■ MATERIALS PROVIDED ■
>>>
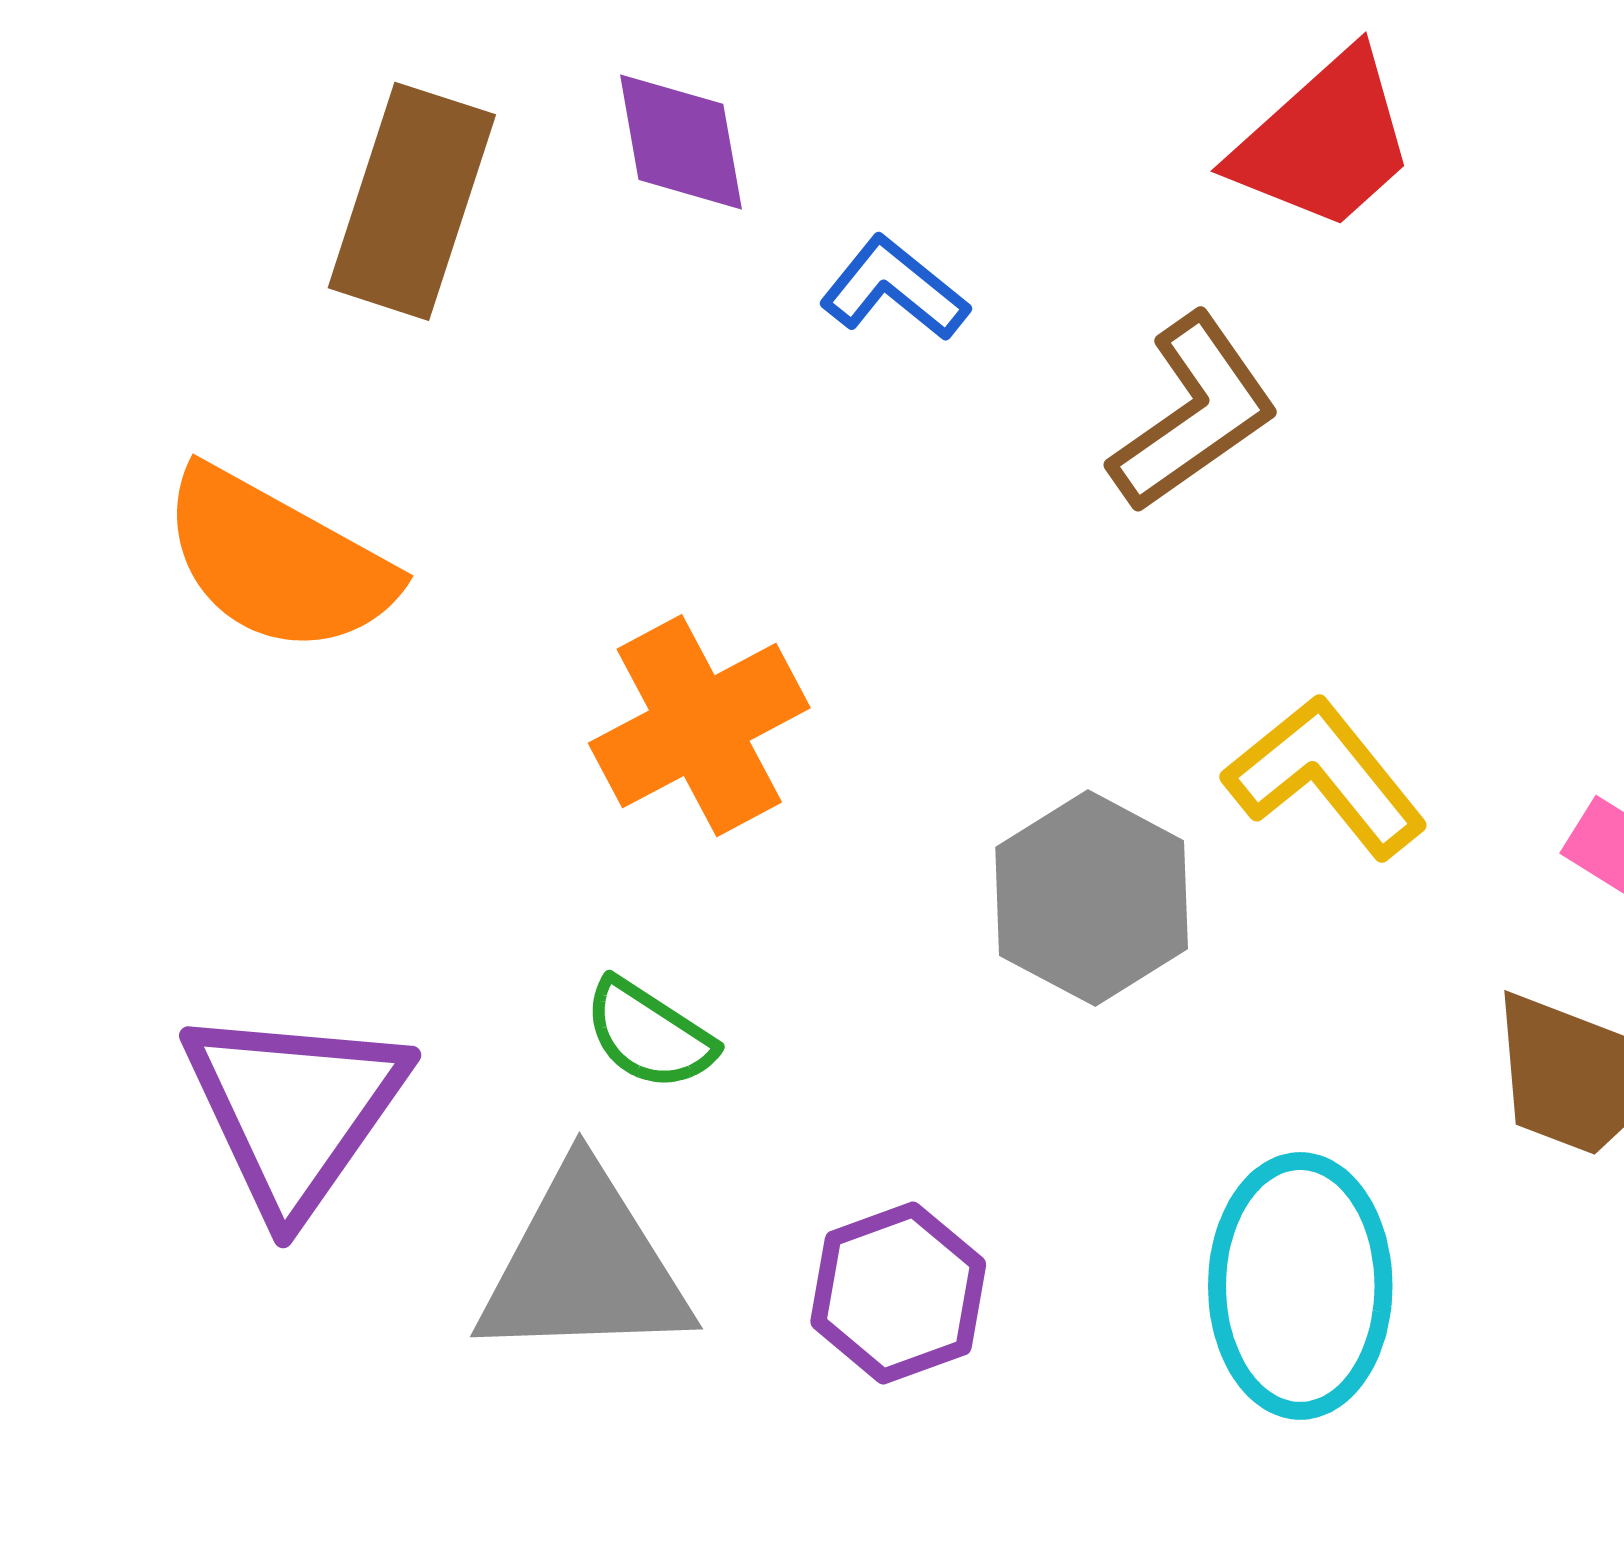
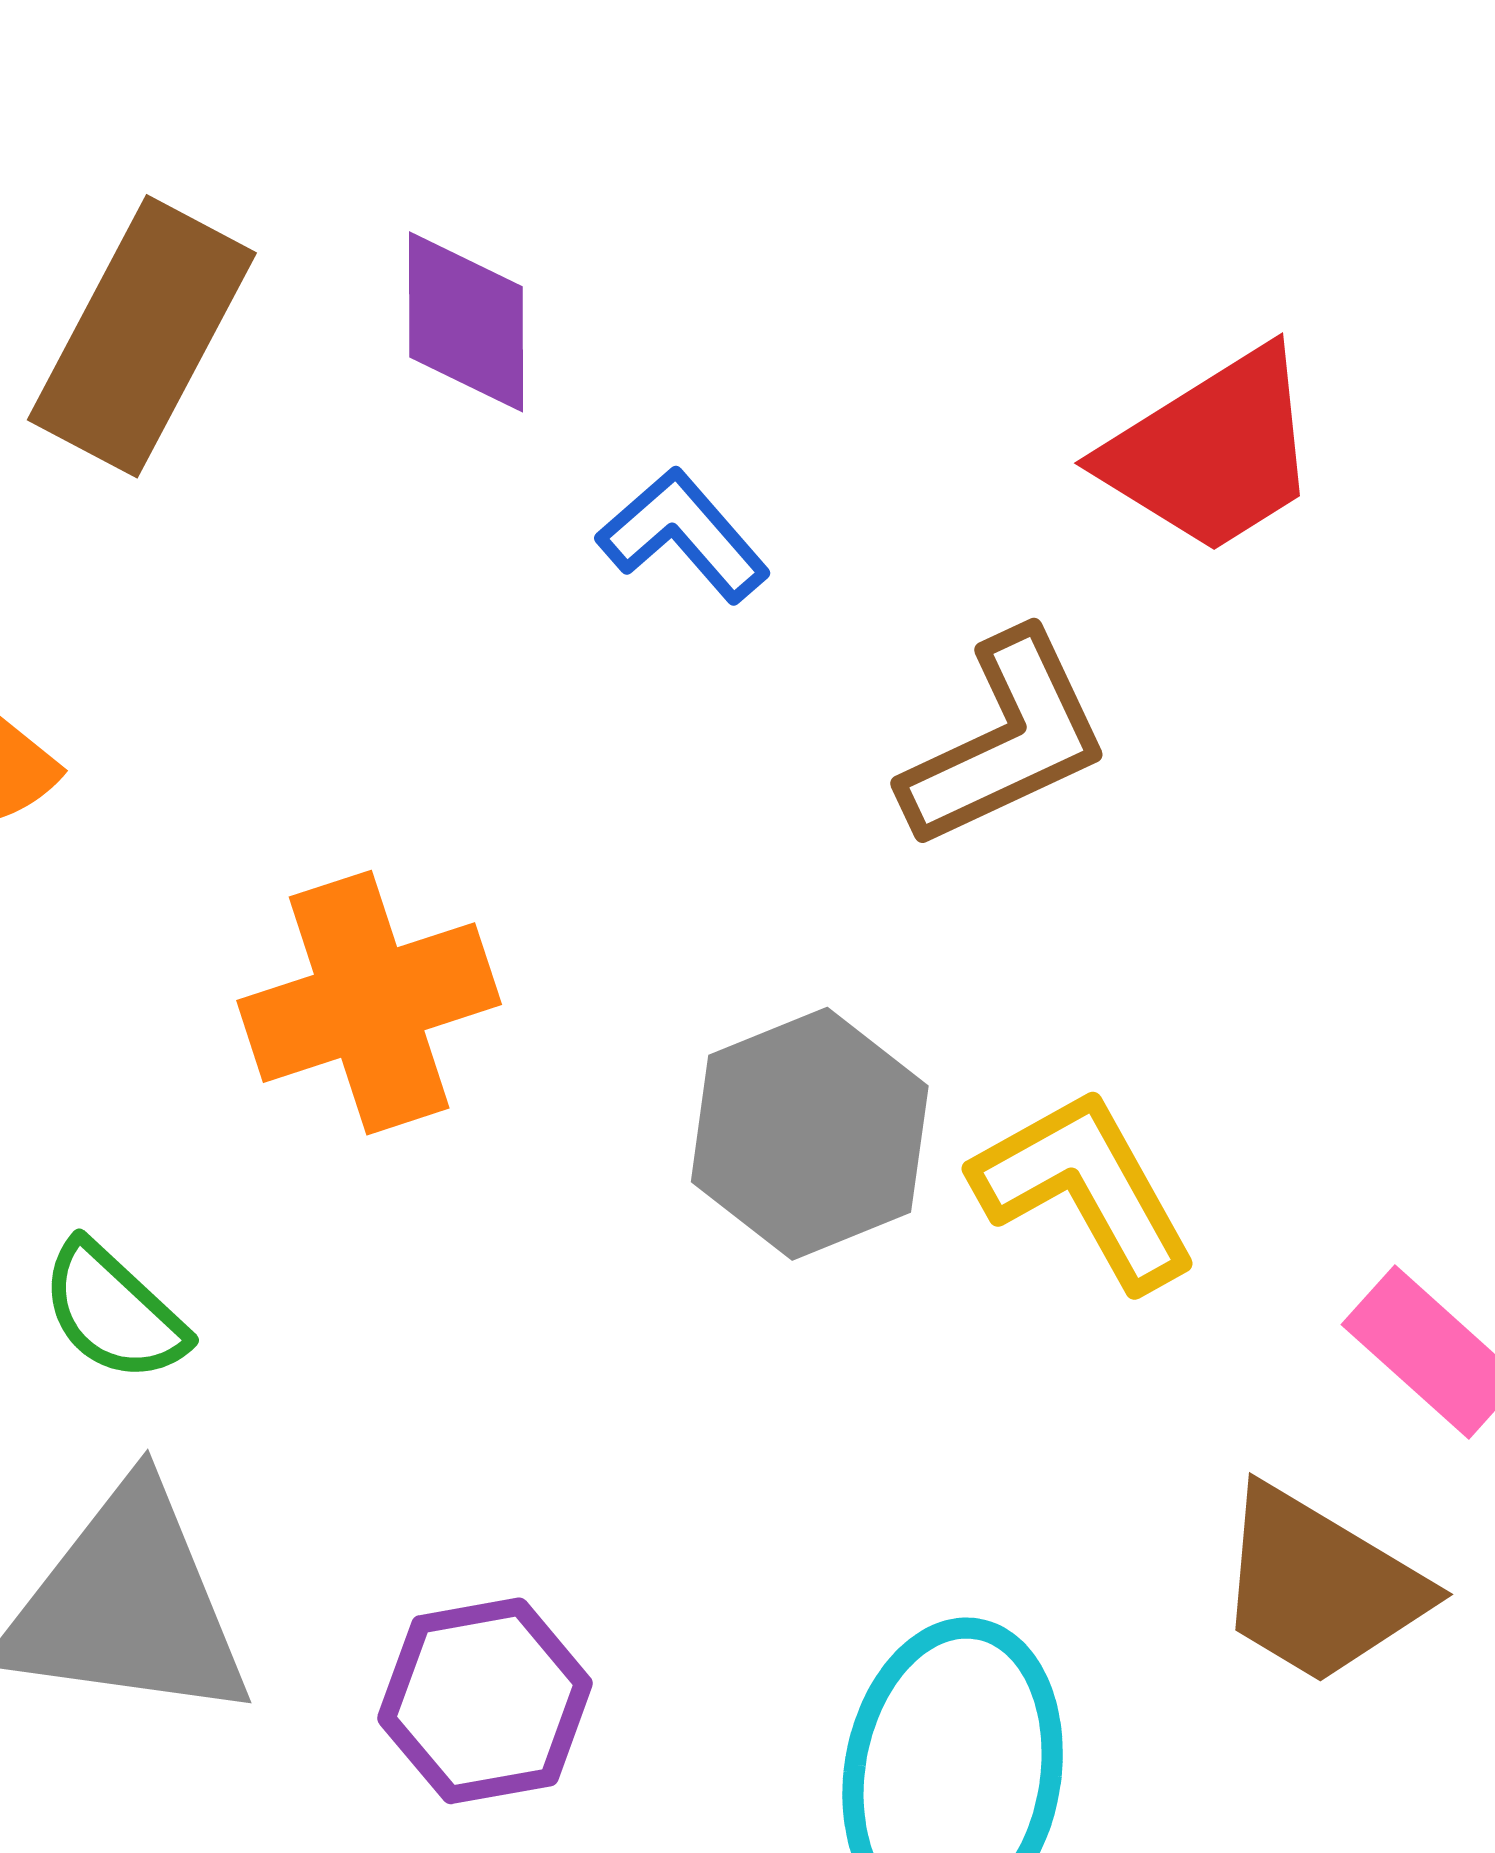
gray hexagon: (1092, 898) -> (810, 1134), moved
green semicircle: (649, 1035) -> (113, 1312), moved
<<<
>>>
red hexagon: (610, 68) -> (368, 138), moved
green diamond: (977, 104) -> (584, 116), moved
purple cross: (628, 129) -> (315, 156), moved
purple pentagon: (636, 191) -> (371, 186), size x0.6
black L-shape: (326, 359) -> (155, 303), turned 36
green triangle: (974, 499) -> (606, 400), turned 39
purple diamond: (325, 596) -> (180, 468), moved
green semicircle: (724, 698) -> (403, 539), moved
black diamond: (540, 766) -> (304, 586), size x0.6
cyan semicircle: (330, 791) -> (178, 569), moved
<<<
>>>
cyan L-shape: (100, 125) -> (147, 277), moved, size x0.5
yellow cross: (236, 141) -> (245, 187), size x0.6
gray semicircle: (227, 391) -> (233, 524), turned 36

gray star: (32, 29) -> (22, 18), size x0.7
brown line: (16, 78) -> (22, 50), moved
<<<
■ DIRECTIONS FOR THIS TASK ■
All that is wanted is the stretch of lines above from the one containing "black L-shape: (326, 359)" through the one containing "cyan semicircle: (330, 791)", duplicated exactly.

■ RESULT BELOW ■
black L-shape: (326, 359) -> (155, 303), turned 36
green triangle: (974, 499) -> (606, 400), turned 39
purple diamond: (325, 596) -> (180, 468), moved
green semicircle: (724, 698) -> (403, 539), moved
black diamond: (540, 766) -> (304, 586), size x0.6
cyan semicircle: (330, 791) -> (178, 569), moved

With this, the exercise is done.